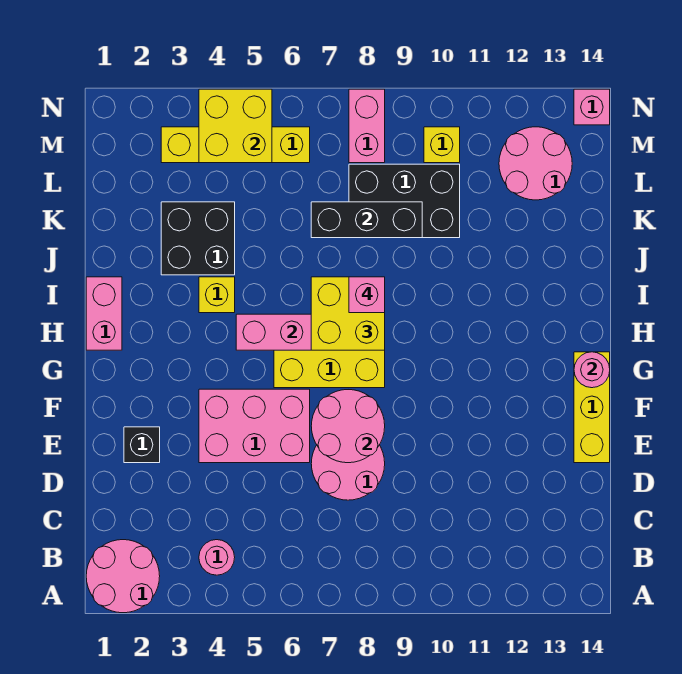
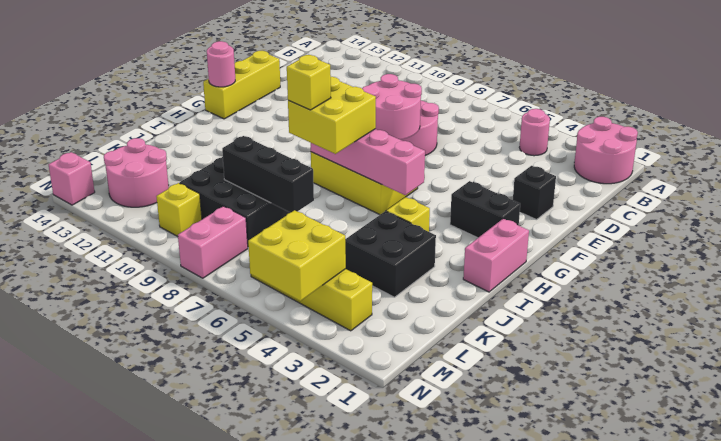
pink brick E4:F6 level 1 -> none
none -> black brick G2:G3 level 1
pink brick I8 level 4 -> yellow brick I8 level 4

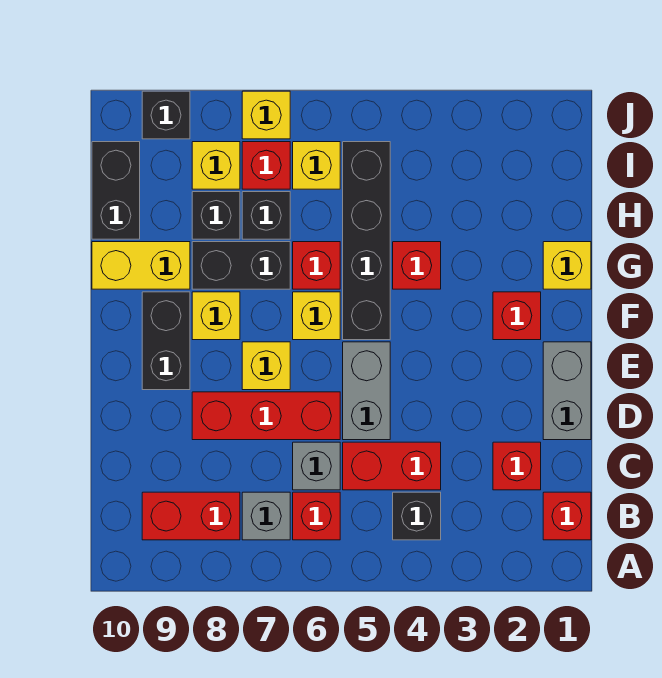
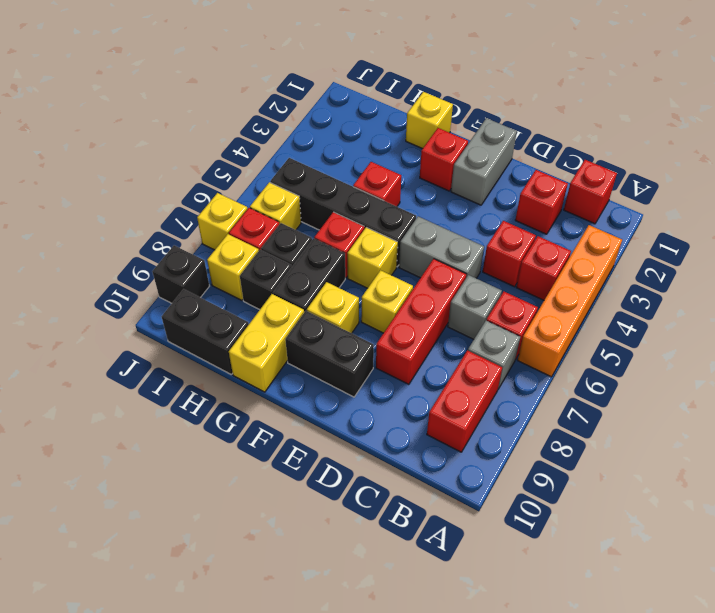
none -> orange brick A3:A6 level 1
black brick B4 level 1 -> red brick B4 level 1
red brick C4:C5 level 1 -> red brick C4 level 1
grey brick D1:E1 level 1 -> grey brick E1:E2 level 1

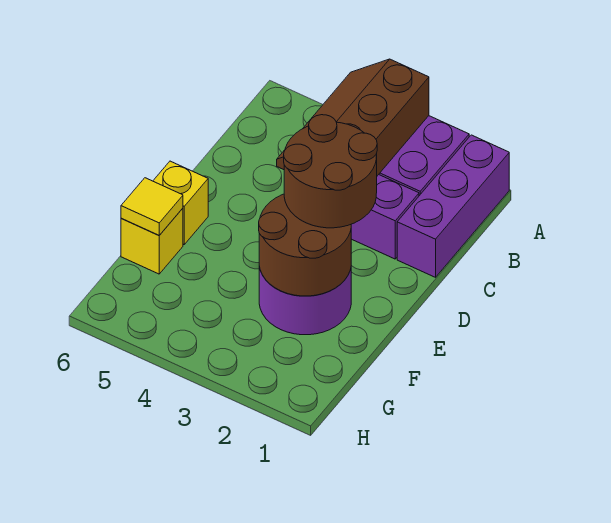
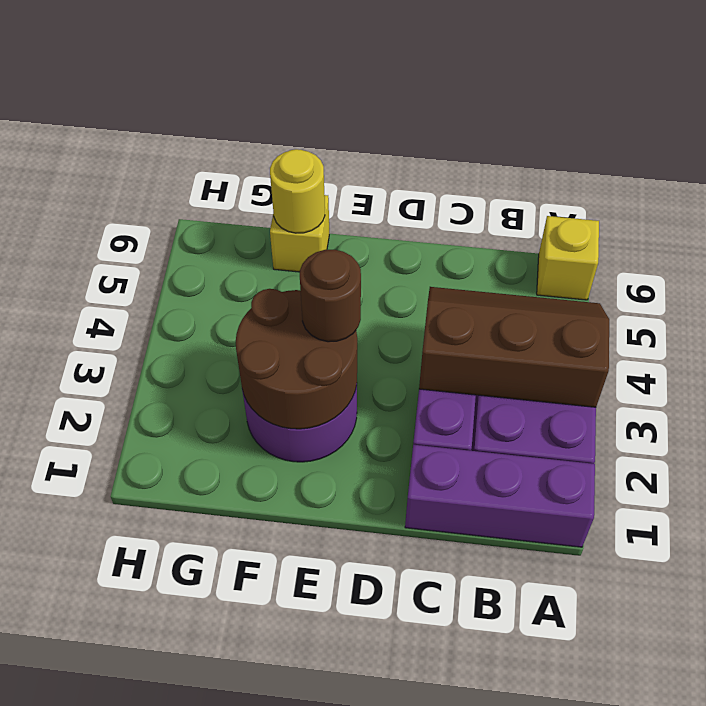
brown round brick D2:E3 level 3 -> brown round brick E3 level 3
yellow brick E6 level 1 -> yellow brick A6 level 1
yellow tile F6 level 2 -> yellow round brick F6 level 2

-*-

(Activity)
With all pictures removed, reproduce the lines from the top of the entries above through the line containing "red brick C4:C5", exactly as written.

(Solution to this task)
pink brick E4:F6 level 1 -> none
none -> black brick G2:G3 level 1
pink brick I8 level 4 -> yellow brick I8 level 4

none -> orange brick A3:A6 level 1
black brick B4 level 1 -> red brick B4 level 1
red brick C4:C5 level 1 -> red brick C4 level 1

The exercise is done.